## Assignment
Please retype the entries below word for word, passing over every picture.

## Source material
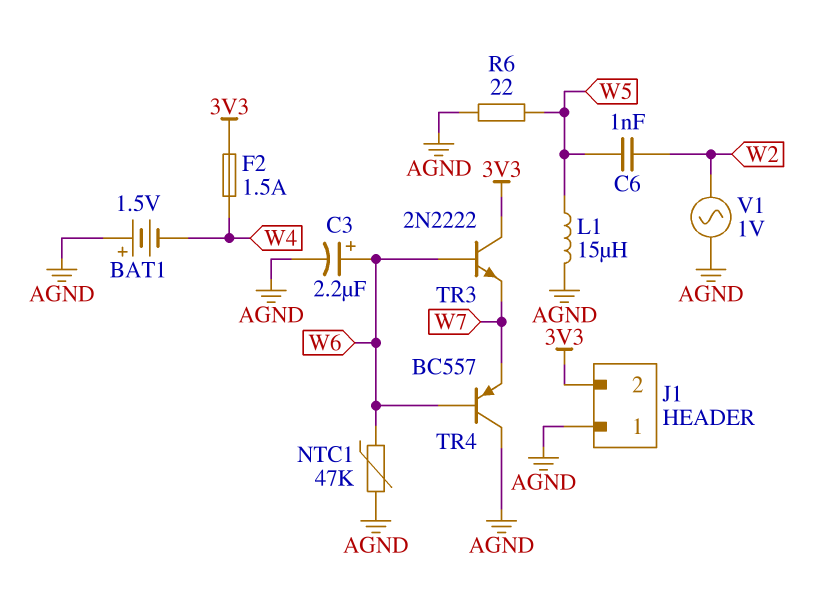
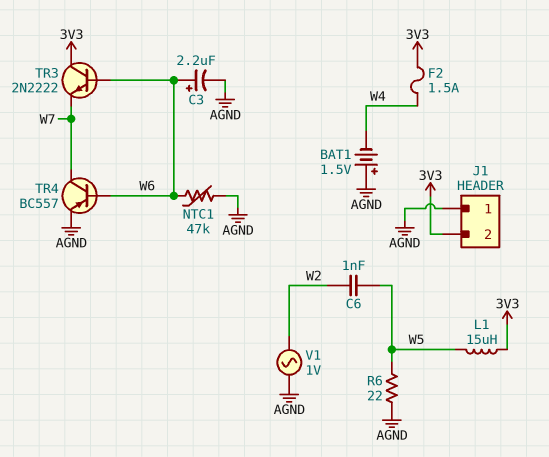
L1: 15uH (AGND, W5) -> 15uH (3V3, W5)
TR4: PNP BC557 (B W6, C AGND, E W7) -> PNP BC557 (B W6, C W7, E AGND)

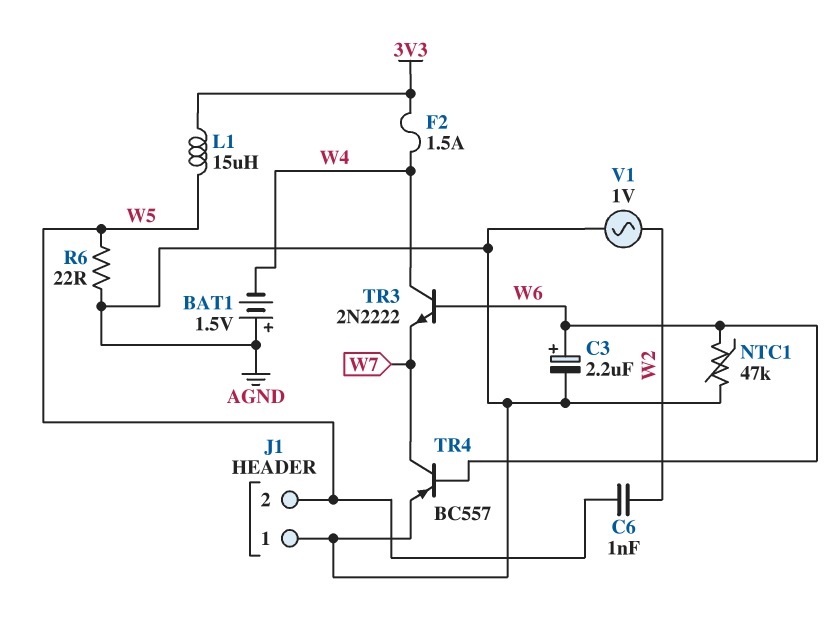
J1 pin 2: 3V3 -> W5
TR3: NPN 2N2222 (B W6, C 3V3, E W7) -> NPN 2N2222 (B W6, C W4, E W7)

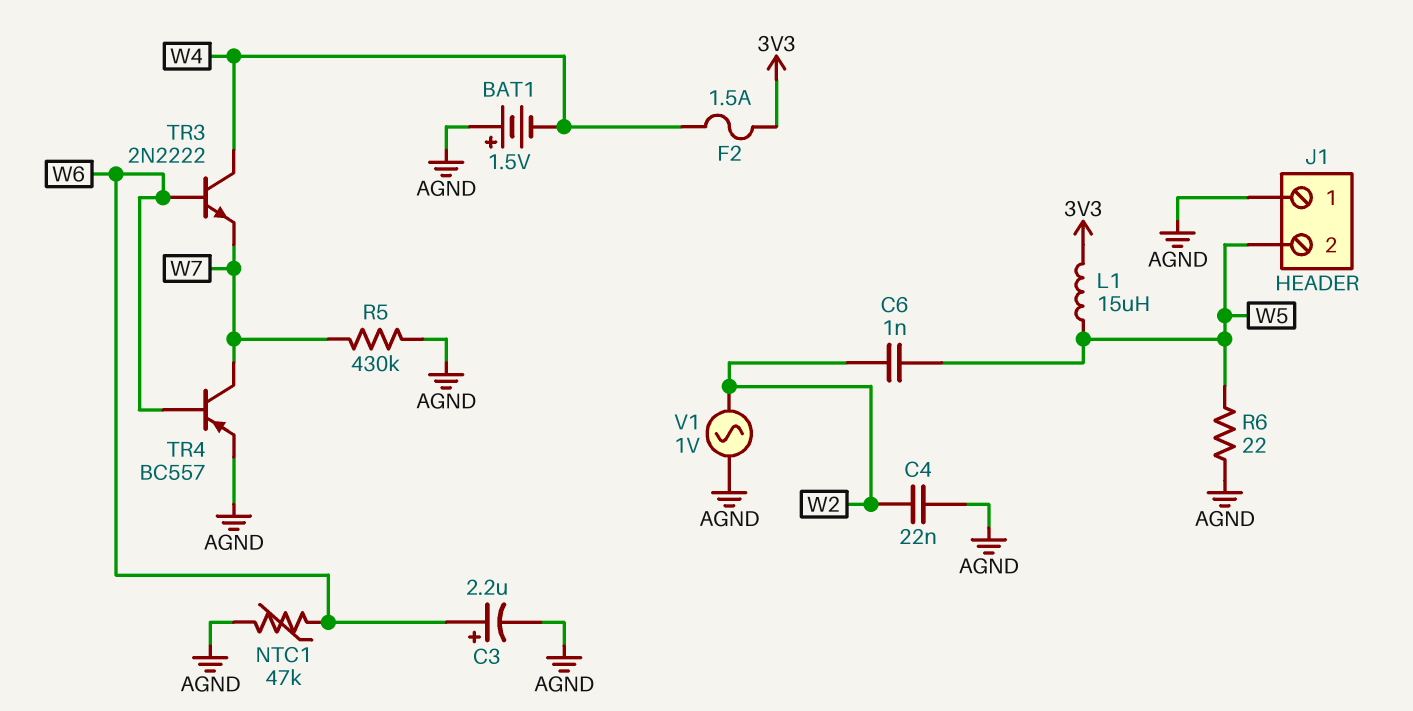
C4: none -> 22nF (AGND, W2)
R5: none -> 430k (AGND, W7)

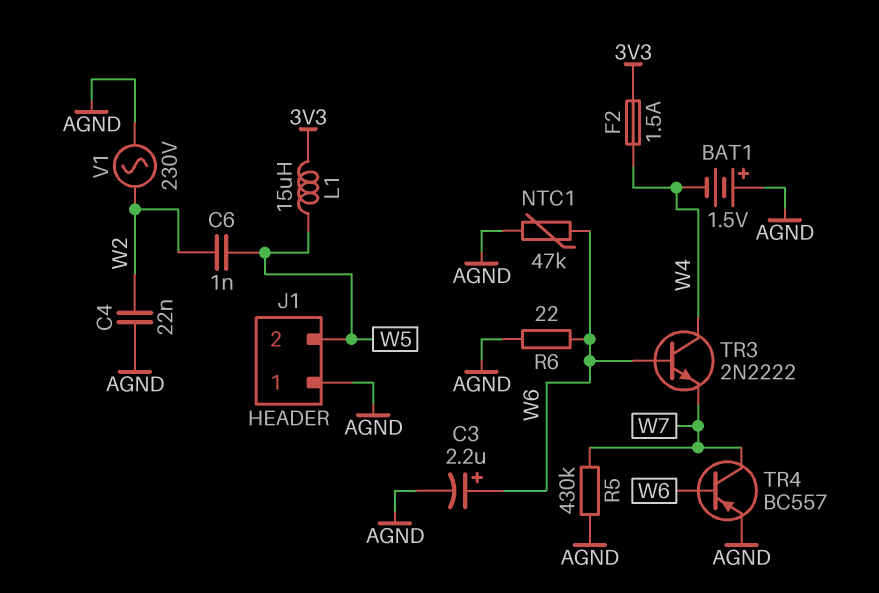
R6: 22 (AGND, W5) -> 22 (AGND, W6)
V1: AC 1V (AGND, W2) -> AC 230V (AGND, W2)

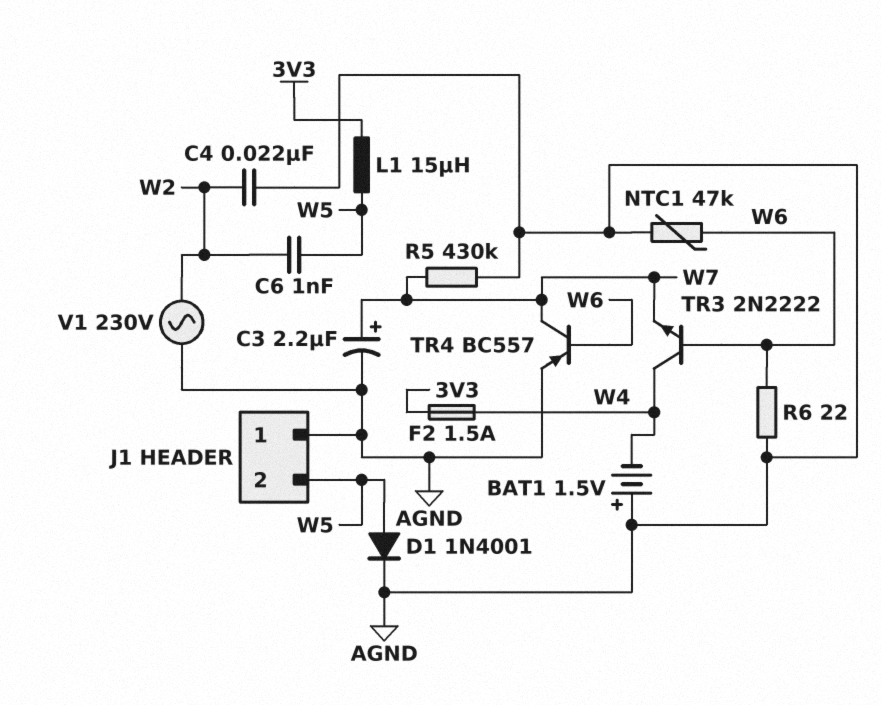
C3: 2.2uF (plus W6, minus AGND) -> 2.2uF (plus W7, minus AGND)
D1: none -> diode 1N4001 (A W5, K AGND)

## Answer section
L1: 15uH (AGND, W5) -> 15uH (3V3, W5)
TR4: PNP BC557 (B W6, C AGND, E W7) -> PNP BC557 (B W6, C W7, E AGND)

J1 pin 2: 3V3 -> W5
TR3: NPN 2N2222 (B W6, C 3V3, E W7) -> NPN 2N2222 (B W6, C W4, E W7)

C4: none -> 22nF (AGND, W2)
R5: none -> 430k (AGND, W7)

R6: 22 (AGND, W5) -> 22 (AGND, W6)
V1: AC 1V (AGND, W2) -> AC 230V (AGND, W2)

C3: 2.2uF (plus W6, minus AGND) -> 2.2uF (plus W7, minus AGND)
D1: none -> diode 1N4001 (A W5, K AGND)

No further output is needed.